■ DATA ■
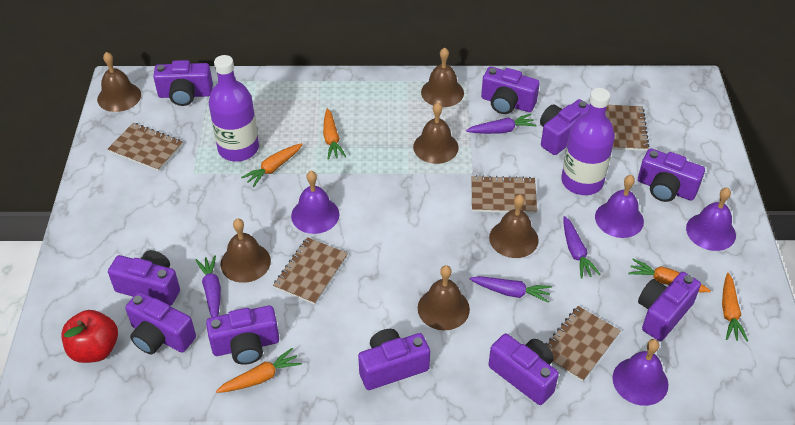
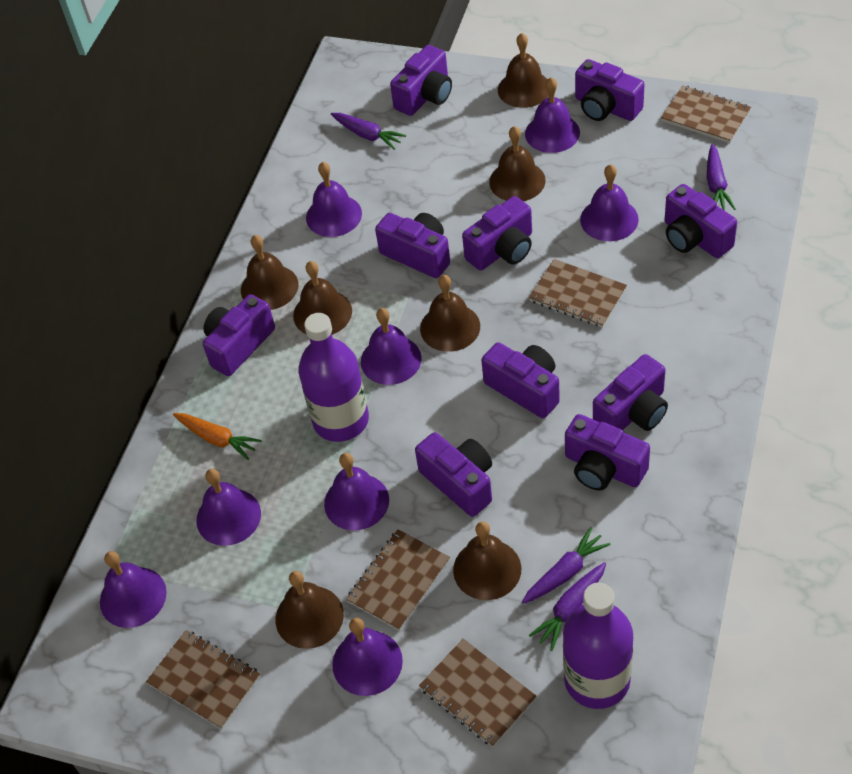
brown bell: 6 -> 7
orange carrot: 5 -> 1
purple bell: 4 -> 8
red apple: 1 -> 0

■ WHAT IS BEING ASKED ■
Across the whole listing above, repeat each line exactly and leave out the images.

■ RESPONSE BOX ■
brown bell: 6 -> 7
orange carrot: 5 -> 1
purple bell: 4 -> 8
red apple: 1 -> 0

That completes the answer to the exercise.